**What is expected**
Only the lines from the one containing "relocated | lokubel" through the final line of the entries below are wanted, each copied exactly.

**Study material**

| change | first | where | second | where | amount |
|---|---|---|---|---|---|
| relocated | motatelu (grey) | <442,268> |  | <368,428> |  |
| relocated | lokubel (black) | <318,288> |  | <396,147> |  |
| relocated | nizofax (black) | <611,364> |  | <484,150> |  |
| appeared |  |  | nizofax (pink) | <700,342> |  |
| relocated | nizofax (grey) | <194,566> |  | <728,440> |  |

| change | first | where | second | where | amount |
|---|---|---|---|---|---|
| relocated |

**Written reply**
| relocated | lokubel (black) | <318,288> |  | <396,147> |  |
| relocated | nizofax (black) | <611,364> |  | <484,150> |  |
| appeared |  |  | nizofax (pink) | <700,342> |  |
| relocated | nizofax (grey) | <194,566> |  | <728,440> |  |

| change | first | where | second | where | amount |
|---|---|---|---|---|---|
| relocated |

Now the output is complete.